── TASK INPUT ──
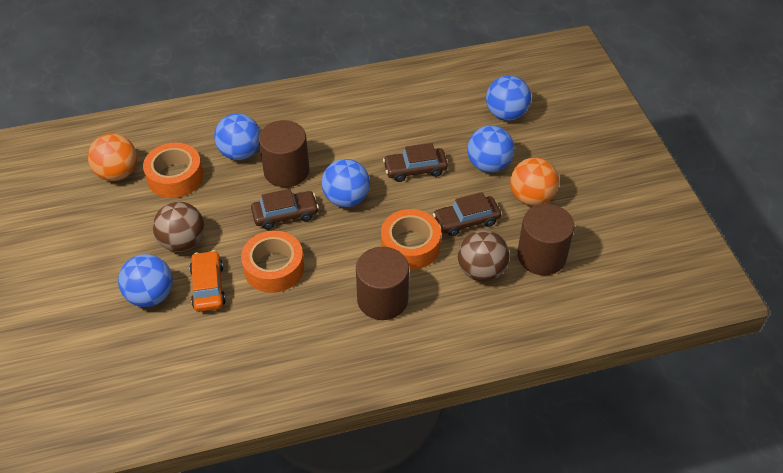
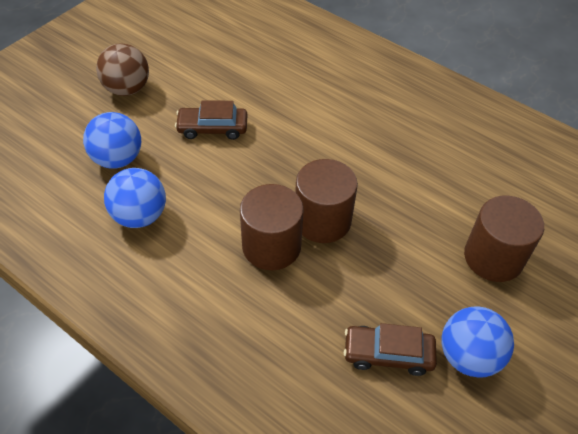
blue ball: 5 -> 3
brown ball: 2 -> 1
brown car: 3 -> 2
orange ball: 2 -> 0
orange car: 1 -> 0
orange tape: 3 -> 0

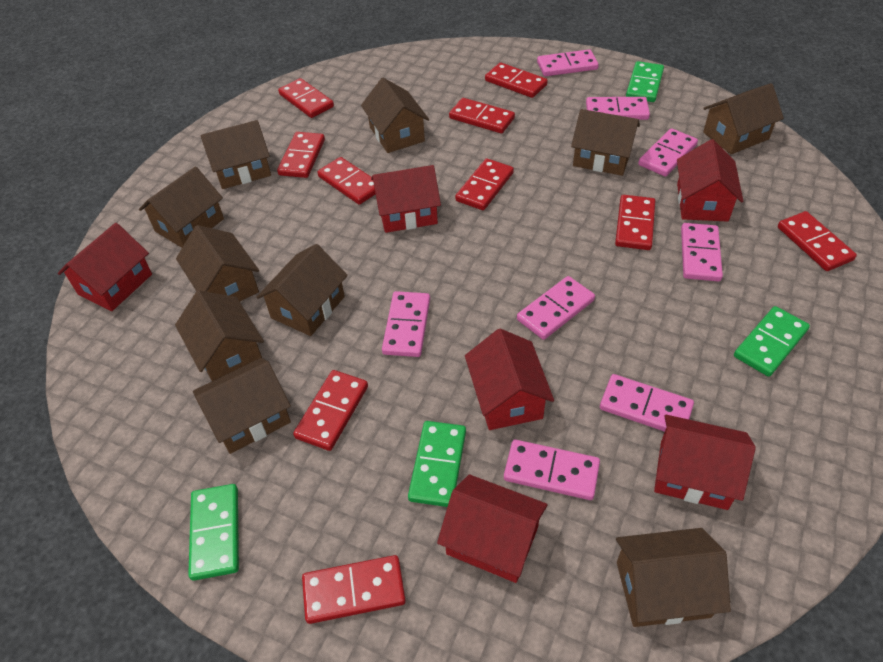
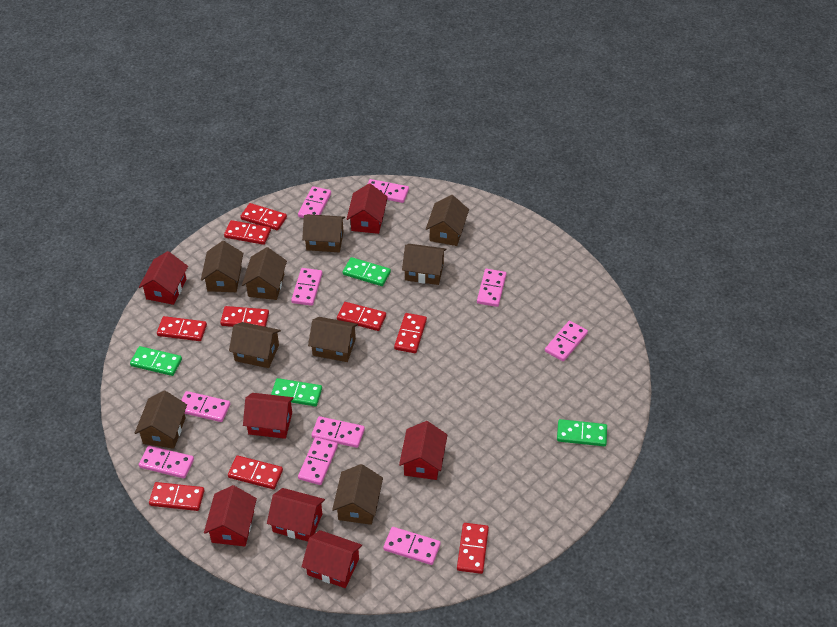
brown house: 10 -> 9
pink domino: 8 -> 10
red domino: 10 -> 9
red house: 6 -> 7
───
§ PROBLEM DETAILS: Every line of the material that holds the word "ball" must be found and copied.

§ SOLUTION TO THIS EXERCISE:
blue ball: 5 -> 3
brown ball: 2 -> 1
orange ball: 2 -> 0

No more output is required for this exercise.